Exercise aim:
Please set the lines down again exactly, from the top of the entries through the line that contains "L201: 47uH (COM, STG2) -> 4.7uH (COM, STG2)".

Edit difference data
□ □ □ □ □

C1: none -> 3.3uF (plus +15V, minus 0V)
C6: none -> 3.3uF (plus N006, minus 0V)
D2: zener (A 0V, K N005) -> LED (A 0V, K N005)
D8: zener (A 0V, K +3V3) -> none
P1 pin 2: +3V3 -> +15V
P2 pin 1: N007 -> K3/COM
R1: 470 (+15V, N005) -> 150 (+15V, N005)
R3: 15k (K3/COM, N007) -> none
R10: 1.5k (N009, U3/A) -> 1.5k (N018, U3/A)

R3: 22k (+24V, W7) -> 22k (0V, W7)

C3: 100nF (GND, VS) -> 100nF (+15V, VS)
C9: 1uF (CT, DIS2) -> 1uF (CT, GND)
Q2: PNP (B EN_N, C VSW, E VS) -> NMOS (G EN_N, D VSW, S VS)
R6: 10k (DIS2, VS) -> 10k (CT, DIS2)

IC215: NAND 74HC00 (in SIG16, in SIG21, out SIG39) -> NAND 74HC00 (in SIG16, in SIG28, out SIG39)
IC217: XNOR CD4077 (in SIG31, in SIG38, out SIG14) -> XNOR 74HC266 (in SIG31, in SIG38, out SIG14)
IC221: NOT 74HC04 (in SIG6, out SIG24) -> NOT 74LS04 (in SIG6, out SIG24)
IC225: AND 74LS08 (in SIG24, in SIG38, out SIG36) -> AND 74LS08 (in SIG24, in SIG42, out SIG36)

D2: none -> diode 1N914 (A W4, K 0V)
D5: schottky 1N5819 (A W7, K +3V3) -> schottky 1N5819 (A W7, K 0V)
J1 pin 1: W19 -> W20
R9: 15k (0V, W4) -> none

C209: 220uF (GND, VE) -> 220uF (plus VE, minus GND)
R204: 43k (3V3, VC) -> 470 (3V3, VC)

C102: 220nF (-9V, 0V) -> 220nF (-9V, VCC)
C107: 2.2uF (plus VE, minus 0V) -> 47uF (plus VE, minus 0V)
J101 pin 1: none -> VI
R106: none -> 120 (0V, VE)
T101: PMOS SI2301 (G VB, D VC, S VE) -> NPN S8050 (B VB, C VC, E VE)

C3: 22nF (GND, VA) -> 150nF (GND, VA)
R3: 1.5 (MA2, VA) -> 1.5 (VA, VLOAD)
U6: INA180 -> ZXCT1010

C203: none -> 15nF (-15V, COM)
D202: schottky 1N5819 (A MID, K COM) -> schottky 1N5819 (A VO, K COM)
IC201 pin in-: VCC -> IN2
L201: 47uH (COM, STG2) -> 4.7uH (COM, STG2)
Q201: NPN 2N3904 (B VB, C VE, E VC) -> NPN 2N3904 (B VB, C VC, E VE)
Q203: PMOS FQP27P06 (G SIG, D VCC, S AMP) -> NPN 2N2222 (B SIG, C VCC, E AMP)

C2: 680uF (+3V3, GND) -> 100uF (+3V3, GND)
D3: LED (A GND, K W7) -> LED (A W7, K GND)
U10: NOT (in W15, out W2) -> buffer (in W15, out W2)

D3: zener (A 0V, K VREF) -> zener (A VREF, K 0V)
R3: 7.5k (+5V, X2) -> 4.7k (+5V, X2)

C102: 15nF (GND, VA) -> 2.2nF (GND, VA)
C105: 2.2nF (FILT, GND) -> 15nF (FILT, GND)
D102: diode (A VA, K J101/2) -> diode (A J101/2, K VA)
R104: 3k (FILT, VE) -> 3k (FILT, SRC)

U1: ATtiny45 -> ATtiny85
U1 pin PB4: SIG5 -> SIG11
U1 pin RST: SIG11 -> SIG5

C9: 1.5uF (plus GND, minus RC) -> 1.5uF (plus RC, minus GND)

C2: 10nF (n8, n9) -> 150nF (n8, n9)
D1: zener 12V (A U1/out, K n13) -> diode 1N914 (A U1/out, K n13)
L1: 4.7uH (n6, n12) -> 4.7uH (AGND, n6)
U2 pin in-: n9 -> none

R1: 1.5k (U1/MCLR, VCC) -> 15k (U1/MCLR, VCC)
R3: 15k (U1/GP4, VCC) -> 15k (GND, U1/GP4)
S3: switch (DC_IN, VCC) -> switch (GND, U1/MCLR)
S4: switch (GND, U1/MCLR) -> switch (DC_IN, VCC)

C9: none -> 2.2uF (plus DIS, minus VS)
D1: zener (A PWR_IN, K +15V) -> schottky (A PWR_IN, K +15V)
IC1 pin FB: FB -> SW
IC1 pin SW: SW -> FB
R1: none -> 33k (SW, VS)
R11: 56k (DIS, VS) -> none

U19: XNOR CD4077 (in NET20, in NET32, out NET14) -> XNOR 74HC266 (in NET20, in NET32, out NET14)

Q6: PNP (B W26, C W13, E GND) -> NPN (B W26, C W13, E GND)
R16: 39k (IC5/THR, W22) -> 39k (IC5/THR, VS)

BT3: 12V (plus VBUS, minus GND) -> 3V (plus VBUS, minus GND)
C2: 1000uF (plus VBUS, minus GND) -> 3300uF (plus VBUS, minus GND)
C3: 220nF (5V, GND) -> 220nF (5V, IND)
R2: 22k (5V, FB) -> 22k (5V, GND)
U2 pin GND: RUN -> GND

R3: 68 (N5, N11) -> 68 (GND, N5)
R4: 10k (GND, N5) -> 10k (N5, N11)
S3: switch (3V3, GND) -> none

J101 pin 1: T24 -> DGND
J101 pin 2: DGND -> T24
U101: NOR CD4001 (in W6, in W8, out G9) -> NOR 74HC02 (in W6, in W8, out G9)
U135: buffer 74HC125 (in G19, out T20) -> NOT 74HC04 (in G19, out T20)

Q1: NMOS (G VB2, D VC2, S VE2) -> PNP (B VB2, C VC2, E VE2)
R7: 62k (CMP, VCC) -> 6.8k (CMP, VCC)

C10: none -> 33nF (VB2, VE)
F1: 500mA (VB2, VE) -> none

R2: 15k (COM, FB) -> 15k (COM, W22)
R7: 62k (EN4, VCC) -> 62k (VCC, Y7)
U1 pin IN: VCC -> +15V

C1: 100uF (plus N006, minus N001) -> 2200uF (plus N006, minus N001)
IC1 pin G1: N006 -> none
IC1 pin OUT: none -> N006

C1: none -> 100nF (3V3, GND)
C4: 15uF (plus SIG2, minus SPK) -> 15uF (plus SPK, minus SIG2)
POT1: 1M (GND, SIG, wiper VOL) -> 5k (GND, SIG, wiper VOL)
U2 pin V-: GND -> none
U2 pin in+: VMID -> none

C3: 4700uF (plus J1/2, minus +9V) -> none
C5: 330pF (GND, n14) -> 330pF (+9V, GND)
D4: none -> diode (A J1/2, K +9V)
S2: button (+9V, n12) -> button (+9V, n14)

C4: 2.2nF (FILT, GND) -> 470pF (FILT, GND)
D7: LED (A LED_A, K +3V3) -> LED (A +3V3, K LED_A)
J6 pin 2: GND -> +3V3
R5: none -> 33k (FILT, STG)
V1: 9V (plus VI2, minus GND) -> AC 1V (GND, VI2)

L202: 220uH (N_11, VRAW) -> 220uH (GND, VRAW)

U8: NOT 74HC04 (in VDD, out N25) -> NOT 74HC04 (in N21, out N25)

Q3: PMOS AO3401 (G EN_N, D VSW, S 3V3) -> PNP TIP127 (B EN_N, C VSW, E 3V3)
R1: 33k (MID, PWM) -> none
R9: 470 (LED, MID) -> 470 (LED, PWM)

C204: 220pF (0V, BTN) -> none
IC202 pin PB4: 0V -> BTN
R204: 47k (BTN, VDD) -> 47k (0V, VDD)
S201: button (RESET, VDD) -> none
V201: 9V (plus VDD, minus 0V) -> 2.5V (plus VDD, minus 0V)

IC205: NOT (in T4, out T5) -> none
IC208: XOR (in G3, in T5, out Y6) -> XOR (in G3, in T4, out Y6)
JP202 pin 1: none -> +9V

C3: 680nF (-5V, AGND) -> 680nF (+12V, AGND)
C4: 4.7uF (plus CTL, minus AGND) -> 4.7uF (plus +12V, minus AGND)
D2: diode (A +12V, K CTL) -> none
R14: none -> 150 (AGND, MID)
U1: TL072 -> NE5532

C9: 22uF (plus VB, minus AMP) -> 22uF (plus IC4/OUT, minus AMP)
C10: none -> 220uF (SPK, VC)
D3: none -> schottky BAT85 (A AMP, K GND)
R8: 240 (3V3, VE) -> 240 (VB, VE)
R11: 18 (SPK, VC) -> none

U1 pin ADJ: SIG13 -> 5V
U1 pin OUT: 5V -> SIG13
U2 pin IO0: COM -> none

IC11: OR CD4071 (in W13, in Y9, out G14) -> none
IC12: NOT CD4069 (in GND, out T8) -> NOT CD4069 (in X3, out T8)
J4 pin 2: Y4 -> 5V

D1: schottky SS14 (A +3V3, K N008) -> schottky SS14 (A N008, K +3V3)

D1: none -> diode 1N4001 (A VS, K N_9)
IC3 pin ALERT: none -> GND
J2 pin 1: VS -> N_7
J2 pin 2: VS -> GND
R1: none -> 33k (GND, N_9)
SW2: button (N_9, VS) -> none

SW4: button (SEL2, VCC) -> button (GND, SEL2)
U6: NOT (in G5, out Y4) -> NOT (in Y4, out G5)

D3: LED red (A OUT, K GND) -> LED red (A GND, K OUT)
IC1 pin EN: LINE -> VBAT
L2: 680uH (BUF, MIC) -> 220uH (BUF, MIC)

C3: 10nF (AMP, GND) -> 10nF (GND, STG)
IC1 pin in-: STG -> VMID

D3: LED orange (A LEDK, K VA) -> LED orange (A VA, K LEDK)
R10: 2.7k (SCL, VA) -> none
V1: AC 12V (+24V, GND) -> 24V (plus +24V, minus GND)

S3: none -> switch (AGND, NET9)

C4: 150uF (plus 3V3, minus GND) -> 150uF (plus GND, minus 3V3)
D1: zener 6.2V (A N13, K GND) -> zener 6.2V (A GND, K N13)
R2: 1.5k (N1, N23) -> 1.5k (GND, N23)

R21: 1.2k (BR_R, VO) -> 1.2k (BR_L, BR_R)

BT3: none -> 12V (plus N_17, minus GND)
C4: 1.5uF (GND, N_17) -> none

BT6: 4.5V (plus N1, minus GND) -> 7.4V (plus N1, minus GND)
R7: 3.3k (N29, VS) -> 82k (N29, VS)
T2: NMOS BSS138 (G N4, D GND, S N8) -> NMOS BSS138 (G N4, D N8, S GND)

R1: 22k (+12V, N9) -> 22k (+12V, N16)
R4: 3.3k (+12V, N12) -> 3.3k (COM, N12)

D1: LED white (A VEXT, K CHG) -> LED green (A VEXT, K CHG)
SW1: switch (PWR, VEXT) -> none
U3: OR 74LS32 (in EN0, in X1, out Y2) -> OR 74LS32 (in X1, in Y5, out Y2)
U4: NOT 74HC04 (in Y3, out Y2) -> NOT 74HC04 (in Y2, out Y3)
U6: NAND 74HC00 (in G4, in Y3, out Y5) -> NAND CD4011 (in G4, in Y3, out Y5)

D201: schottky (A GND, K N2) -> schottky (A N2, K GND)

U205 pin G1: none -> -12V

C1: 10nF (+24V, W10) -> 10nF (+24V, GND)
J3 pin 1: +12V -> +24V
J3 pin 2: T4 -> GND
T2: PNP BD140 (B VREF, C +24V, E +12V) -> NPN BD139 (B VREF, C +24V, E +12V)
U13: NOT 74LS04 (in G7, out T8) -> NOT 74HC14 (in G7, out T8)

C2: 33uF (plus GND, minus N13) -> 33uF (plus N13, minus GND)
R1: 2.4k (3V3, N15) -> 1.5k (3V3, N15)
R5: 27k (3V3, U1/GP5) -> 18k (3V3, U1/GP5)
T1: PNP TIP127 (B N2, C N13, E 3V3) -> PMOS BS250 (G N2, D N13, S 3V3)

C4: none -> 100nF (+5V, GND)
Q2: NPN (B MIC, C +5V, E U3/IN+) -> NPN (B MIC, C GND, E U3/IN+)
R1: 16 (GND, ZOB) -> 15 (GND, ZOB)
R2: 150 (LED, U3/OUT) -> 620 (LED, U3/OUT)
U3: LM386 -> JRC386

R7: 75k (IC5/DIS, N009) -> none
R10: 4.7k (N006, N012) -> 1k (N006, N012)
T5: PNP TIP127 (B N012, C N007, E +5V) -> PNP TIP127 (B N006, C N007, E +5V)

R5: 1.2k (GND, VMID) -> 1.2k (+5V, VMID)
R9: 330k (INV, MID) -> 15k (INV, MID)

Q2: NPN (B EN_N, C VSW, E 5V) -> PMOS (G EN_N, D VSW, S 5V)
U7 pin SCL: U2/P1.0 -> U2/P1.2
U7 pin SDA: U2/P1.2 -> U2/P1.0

□ □ □ □ □

Task response:
C1: none -> 3.3uF (plus +15V, minus 0V)
C6: none -> 3.3uF (plus N006, minus 0V)
D2: zener (A 0V, K N005) -> LED (A 0V, K N005)
D8: zener (A 0V, K +3V3) -> none
P1 pin 2: +3V3 -> +15V
P2 pin 1: N007 -> K3/COM
R1: 470 (+15V, N005) -> 150 (+15V, N005)
R3: 15k (K3/COM, N007) -> none
R10: 1.5k (N009, U3/A) -> 1.5k (N018, U3/A)

R3: 22k (+24V, W7) -> 22k (0V, W7)

C3: 100nF (GND, VS) -> 100nF (+15V, VS)
C9: 1uF (CT, DIS2) -> 1uF (CT, GND)
Q2: PNP (B EN_N, C VSW, E VS) -> NMOS (G EN_N, D VSW, S VS)
R6: 10k (DIS2, VS) -> 10k (CT, DIS2)

IC215: NAND 74HC00 (in SIG16, in SIG21, out SIG39) -> NAND 74HC00 (in SIG16, in SIG28, out SIG39)
IC217: XNOR CD4077 (in SIG31, in SIG38, out SIG14) -> XNOR 74HC266 (in SIG31, in SIG38, out SIG14)
IC221: NOT 74HC04 (in SIG6, out SIG24) -> NOT 74LS04 (in SIG6, out SIG24)
IC225: AND 74LS08 (in SIG24, in SIG38, out SIG36) -> AND 74LS08 (in SIG24, in SIG42, out SIG36)

D2: none -> diode 1N914 (A W4, K 0V)
D5: schottky 1N5819 (A W7, K +3V3) -> schottky 1N5819 (A W7, K 0V)
J1 pin 1: W19 -> W20
R9: 15k (0V, W4) -> none

C209: 220uF (GND, VE) -> 220uF (plus VE, minus GND)
R204: 43k (3V3, VC) -> 470 (3V3, VC)

C102: 220nF (-9V, 0V) -> 220nF (-9V, VCC)
C107: 2.2uF (plus VE, minus 0V) -> 47uF (plus VE, minus 0V)
J101 pin 1: none -> VI
R106: none -> 120 (0V, VE)
T101: PMOS SI2301 (G VB, D VC, S VE) -> NPN S8050 (B VB, C VC, E VE)

C3: 22nF (GND, VA) -> 150nF (GND, VA)
R3: 1.5 (MA2, VA) -> 1.5 (VA, VLOAD)
U6: INA180 -> ZXCT1010

C203: none -> 15nF (-15V, COM)
D202: schottky 1N5819 (A MID, K COM) -> schottky 1N5819 (A VO, K COM)
IC201 pin in-: VCC -> IN2
L201: 47uH (COM, STG2) -> 4.7uH (COM, STG2)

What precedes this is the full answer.